◆ **What is expected**: An exact transcript of every entry is required, without any of the pictures.
[[ Dataset records open ]]
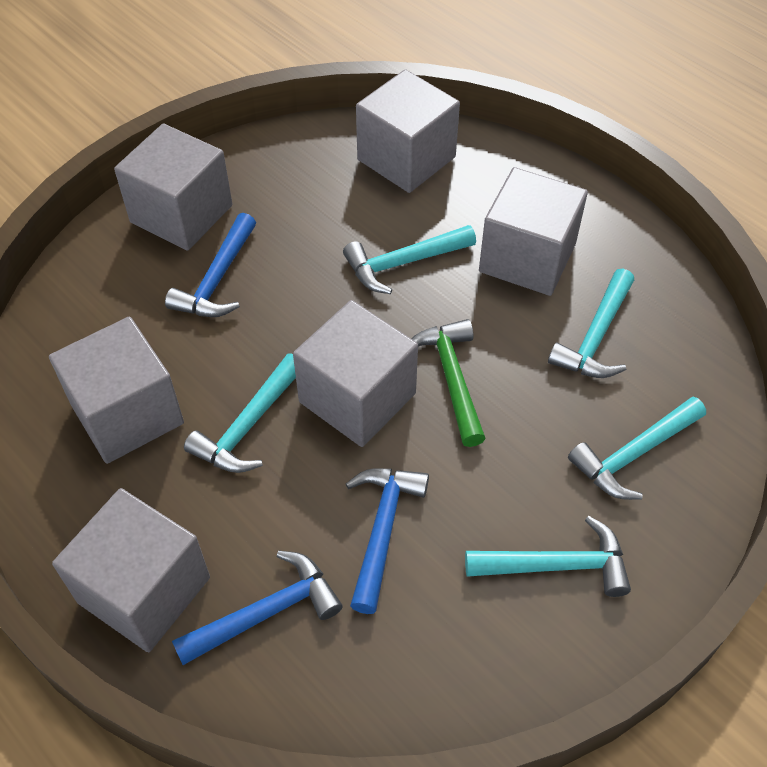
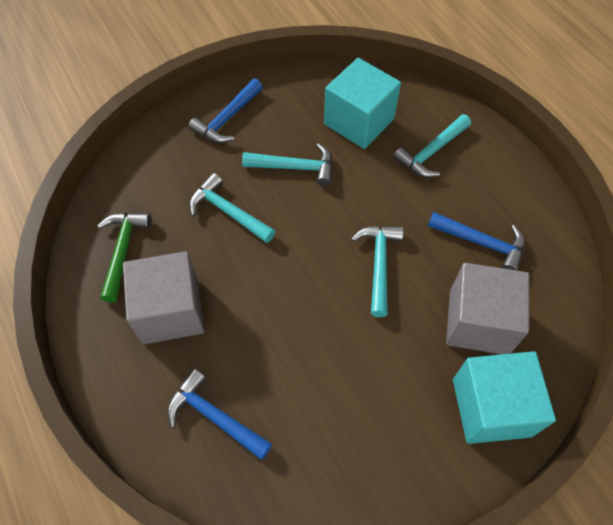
grey cube: 6 -> 2
turquoise cube: 0 -> 2
turquoise hammer: 5 -> 4

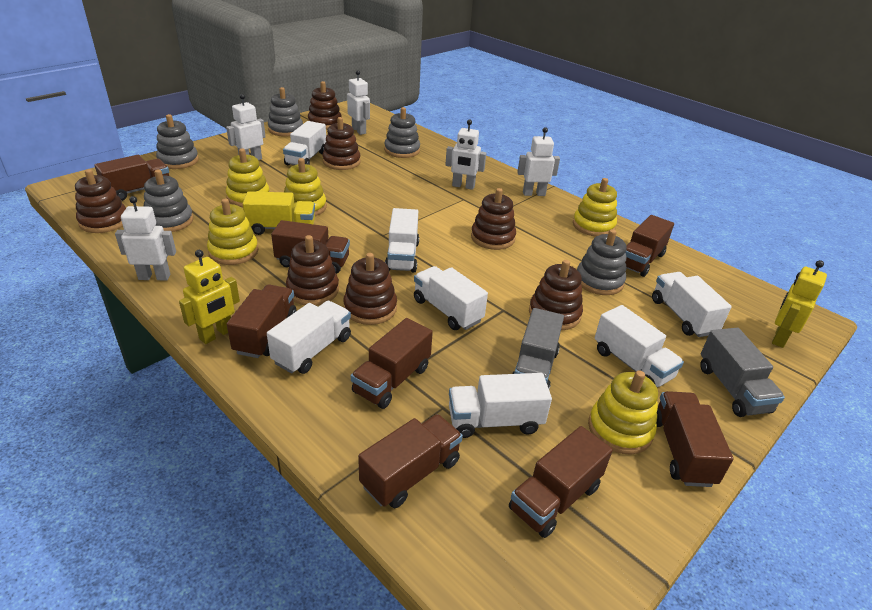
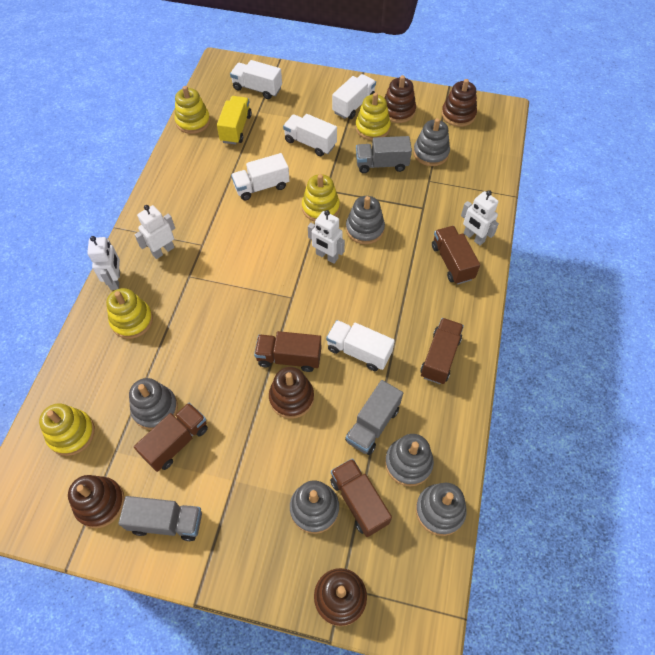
brown stacking toy: 7 -> 5
brown truck: 8 -> 5
grey stacking toy: 5 -> 6
grey truck: 2 -> 3
white robot: 5 -> 4
white truck: 7 -> 5
yellow robot: 2 -> 0

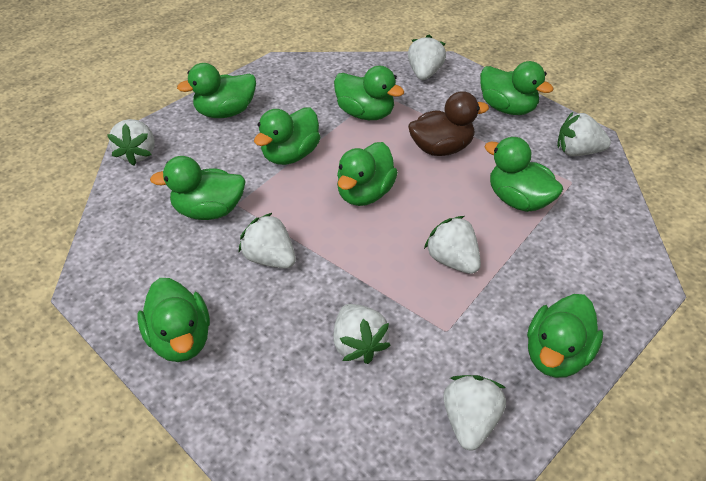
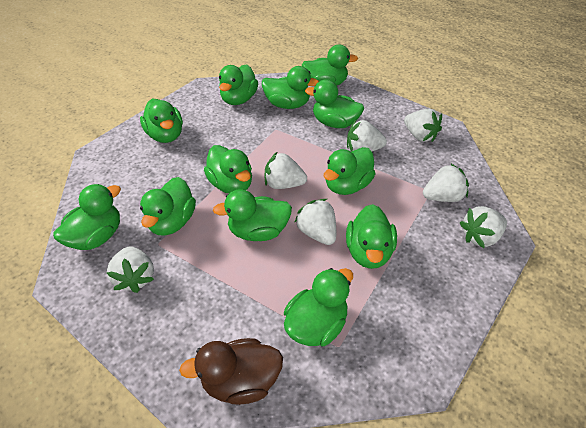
green duck: 9 -> 12

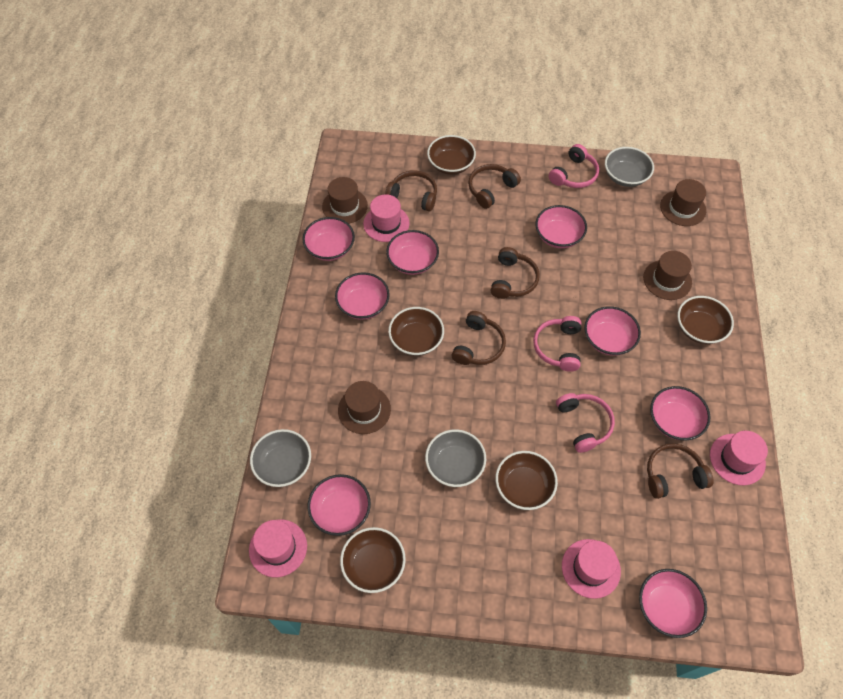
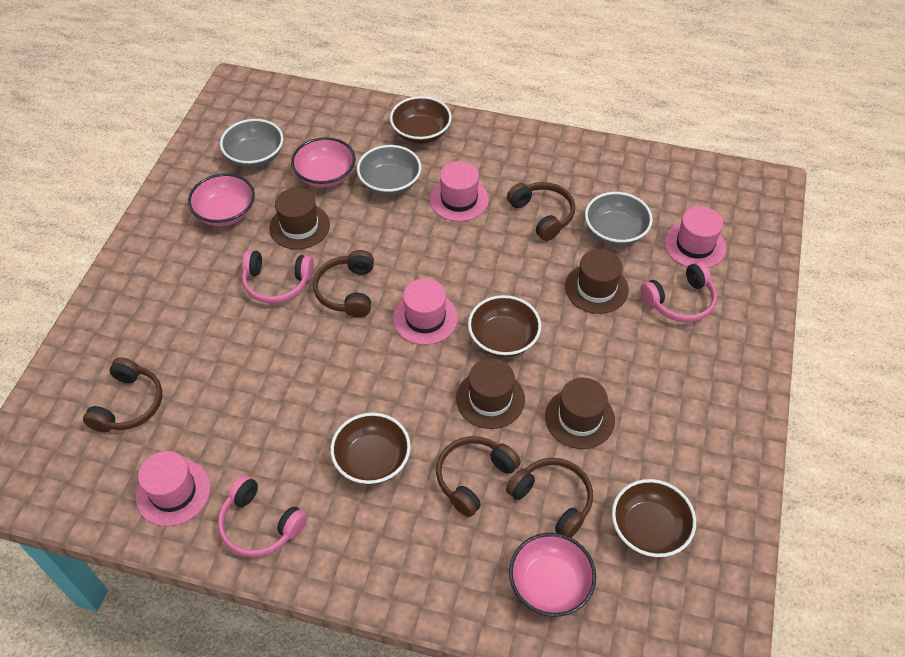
brown bowl: 5 -> 4
pink bowl: 8 -> 3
[[ Dataset records closed ]]
◆ **Final answer**:
grey cube: 6 -> 2
turquoise cube: 0 -> 2
turquoise hammer: 5 -> 4

brown stacking toy: 7 -> 5
brown truck: 8 -> 5
grey stacking toy: 5 -> 6
grey truck: 2 -> 3
white robot: 5 -> 4
white truck: 7 -> 5
yellow robot: 2 -> 0

green duck: 9 -> 12

brown bowl: 5 -> 4
pink bowl: 8 -> 3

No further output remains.